Description of the task:
A faithful copy of the entries is needed, one that leaves out the pictures.

============================================================

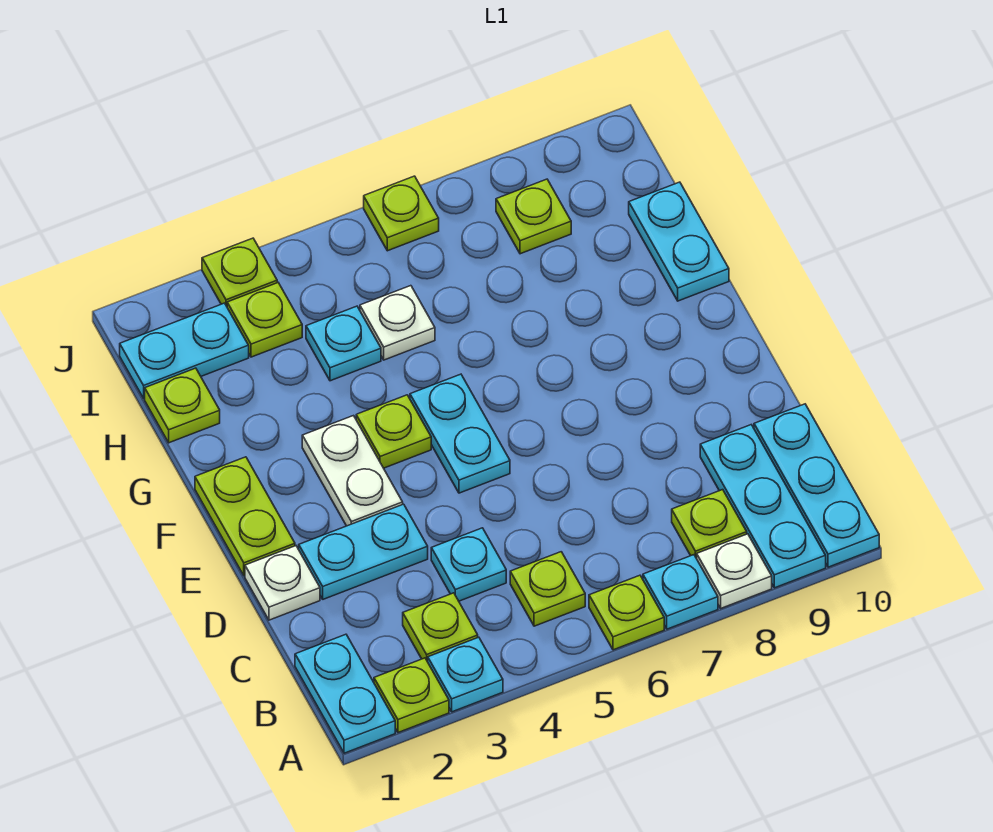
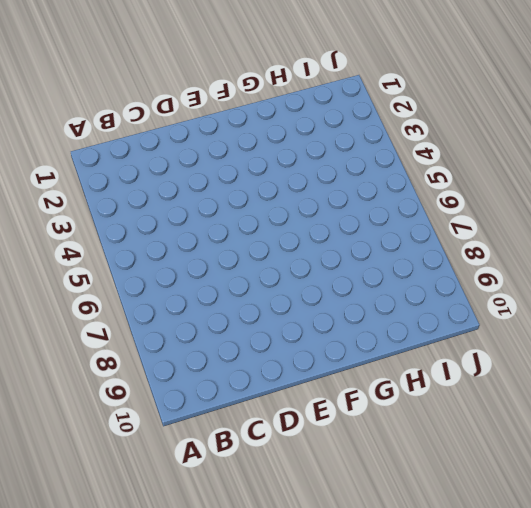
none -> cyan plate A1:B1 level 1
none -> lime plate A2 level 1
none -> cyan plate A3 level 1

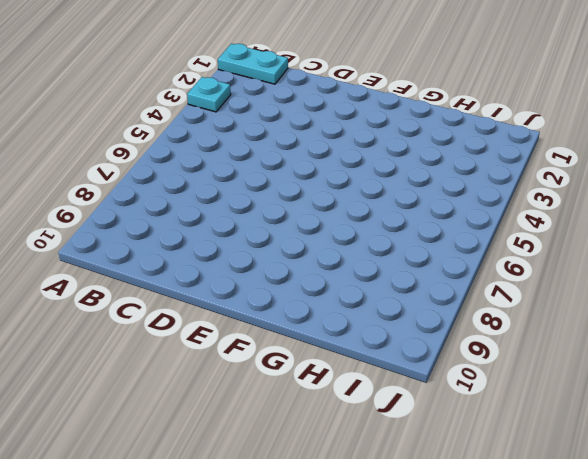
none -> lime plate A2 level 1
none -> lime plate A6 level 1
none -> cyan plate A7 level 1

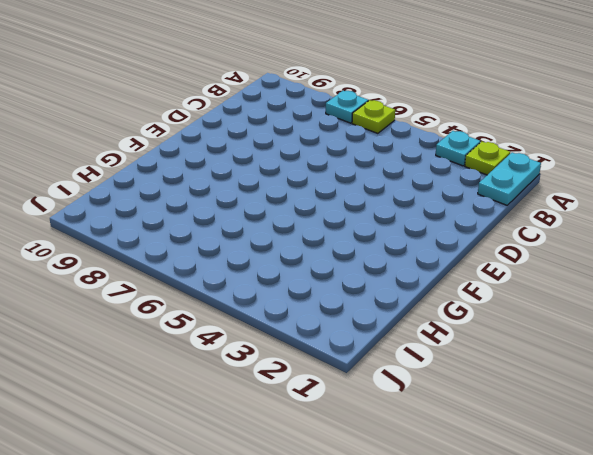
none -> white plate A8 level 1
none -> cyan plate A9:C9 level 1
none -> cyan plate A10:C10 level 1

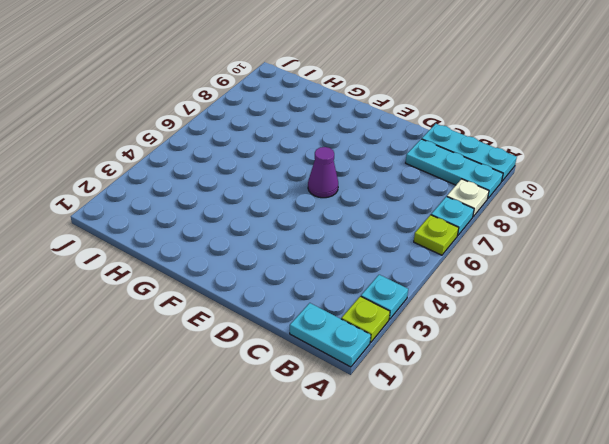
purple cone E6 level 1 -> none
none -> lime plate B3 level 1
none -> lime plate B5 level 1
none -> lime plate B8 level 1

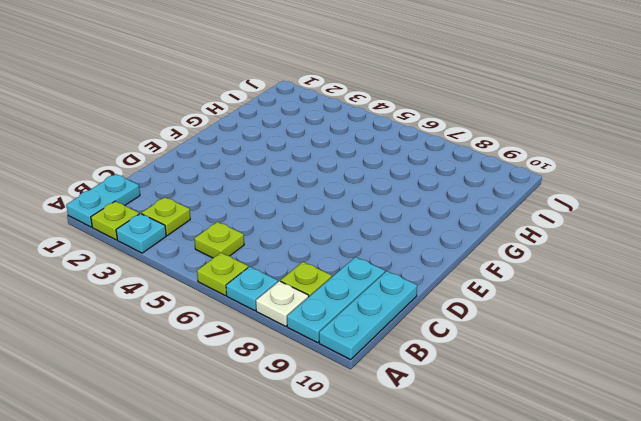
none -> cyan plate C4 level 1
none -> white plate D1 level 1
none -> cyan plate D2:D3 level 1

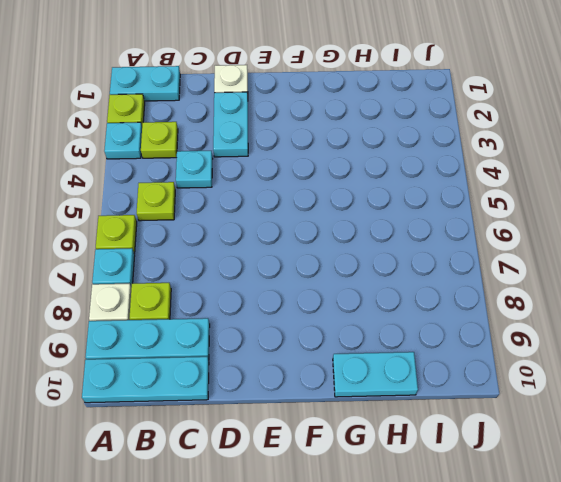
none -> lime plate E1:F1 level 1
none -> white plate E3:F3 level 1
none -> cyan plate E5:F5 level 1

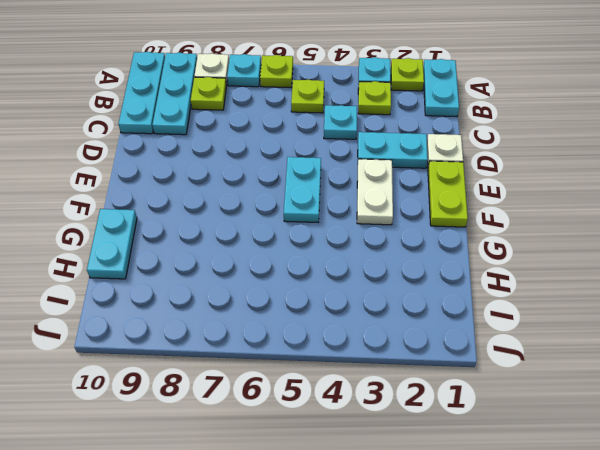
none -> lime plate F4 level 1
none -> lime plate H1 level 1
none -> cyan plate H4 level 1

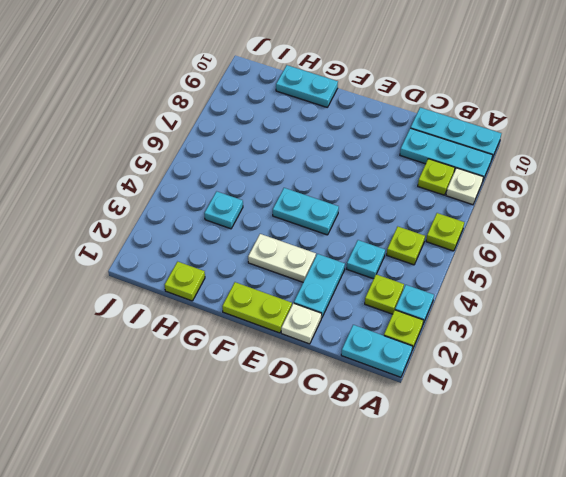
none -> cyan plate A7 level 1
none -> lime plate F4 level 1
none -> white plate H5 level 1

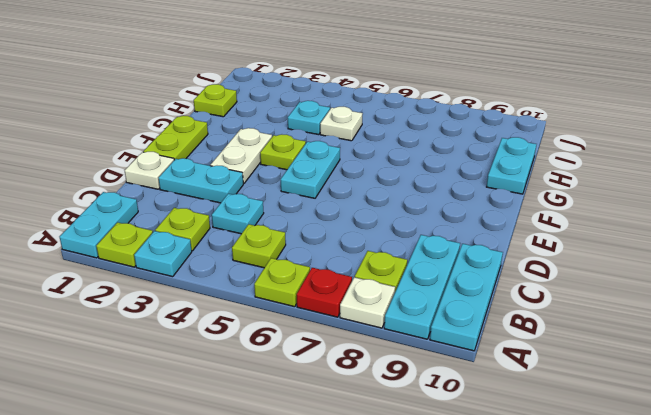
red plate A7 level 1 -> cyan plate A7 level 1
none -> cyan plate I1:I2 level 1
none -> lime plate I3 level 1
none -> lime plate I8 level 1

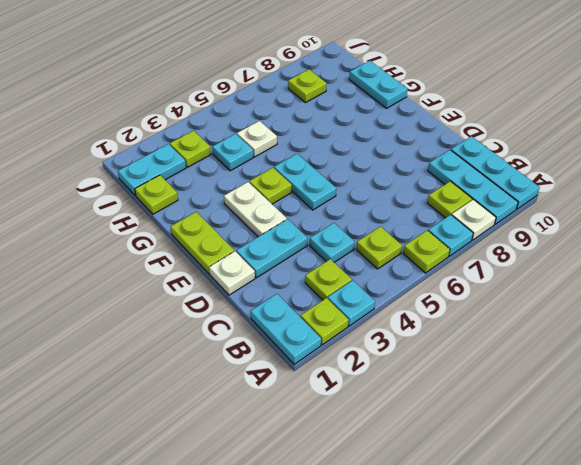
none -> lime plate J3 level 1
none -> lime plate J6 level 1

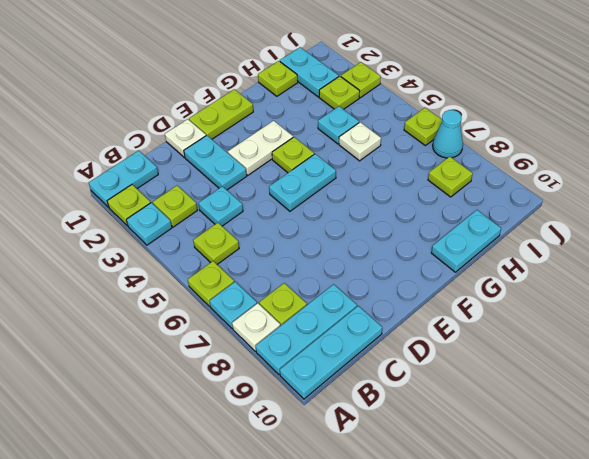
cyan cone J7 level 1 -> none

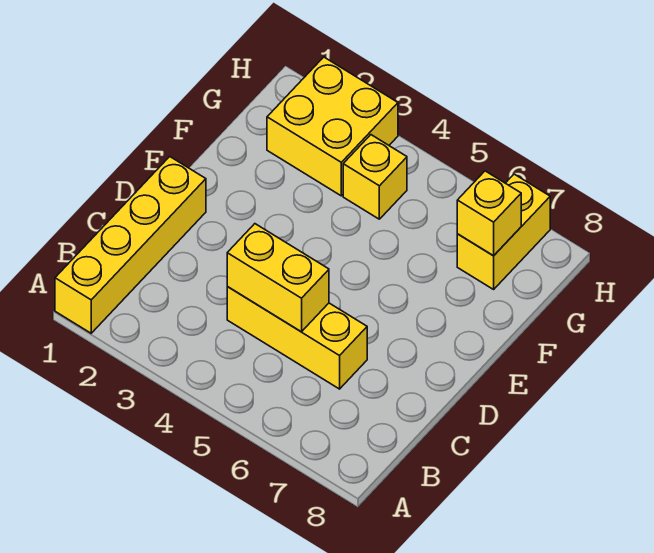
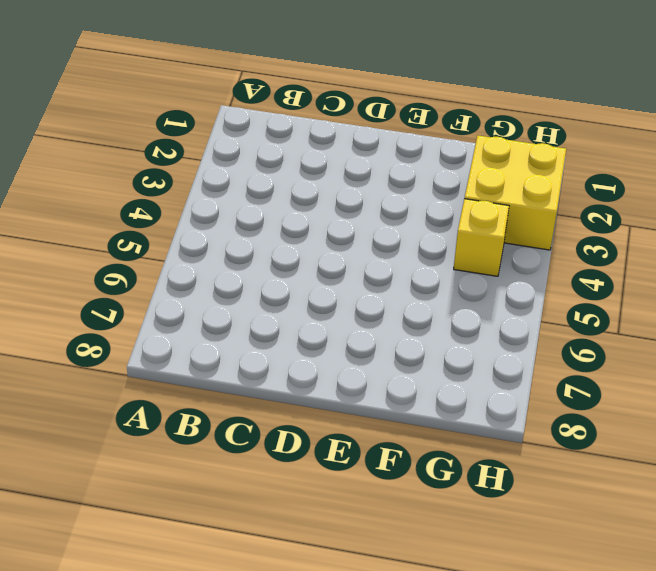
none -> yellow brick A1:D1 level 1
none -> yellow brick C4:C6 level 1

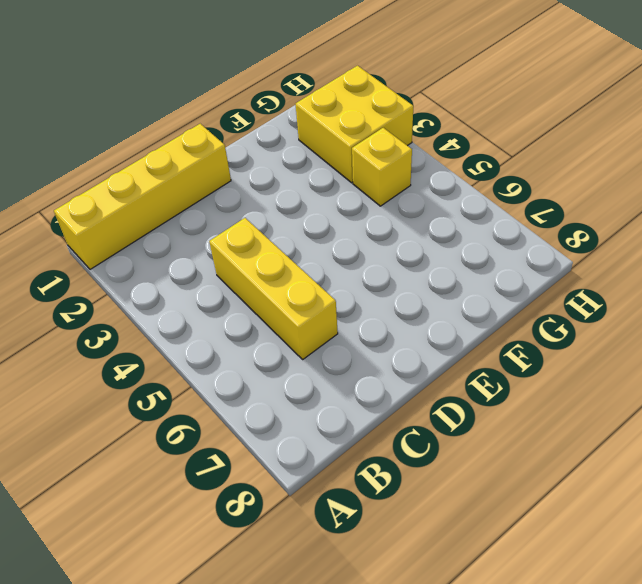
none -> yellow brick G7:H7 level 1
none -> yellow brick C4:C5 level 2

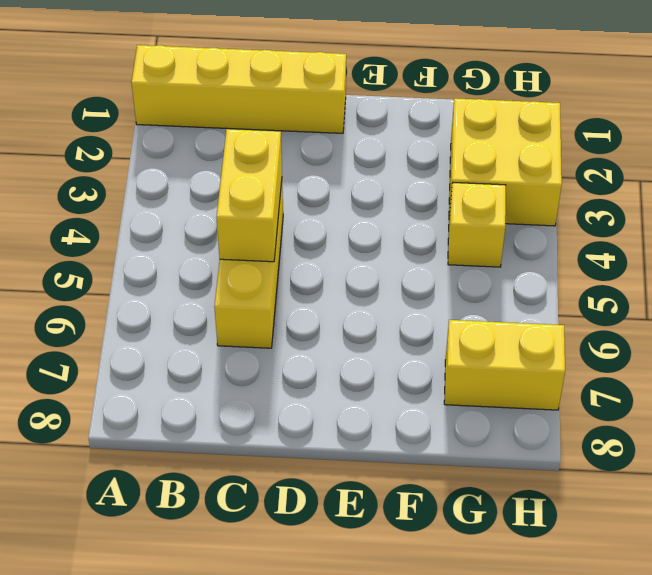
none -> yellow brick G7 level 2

============================================================

Response:
none -> cyan plate A1:B1 level 1
none -> lime plate A2 level 1
none -> cyan plate A3 level 1

none -> lime plate A2 level 1
none -> lime plate A6 level 1
none -> cyan plate A7 level 1

none -> white plate A8 level 1
none -> cyan plate A9:C9 level 1
none -> cyan plate A10:C10 level 1

purple cone E6 level 1 -> none
none -> lime plate B3 level 1
none -> lime plate B5 level 1
none -> lime plate B8 level 1

none -> cyan plate C4 level 1
none -> white plate D1 level 1
none -> cyan plate D2:D3 level 1

none -> lime plate E1:F1 level 1
none -> white plate E3:F3 level 1
none -> cyan plate E5:F5 level 1

none -> lime plate F4 level 1
none -> lime plate H1 level 1
none -> cyan plate H4 level 1

none -> cyan plate A7 level 1
none -> lime plate F4 level 1
none -> white plate H5 level 1

red plate A7 level 1 -> cyan plate A7 level 1
none -> cyan plate I1:I2 level 1
none -> lime plate I3 level 1
none -> lime plate I8 level 1

none -> lime plate J3 level 1
none -> lime plate J6 level 1

cyan cone J7 level 1 -> none

none -> yellow brick A1:D1 level 1
none -> yellow brick C4:C6 level 1

none -> yellow brick G7:H7 level 1
none -> yellow brick C4:C5 level 2

none -> yellow brick G7 level 2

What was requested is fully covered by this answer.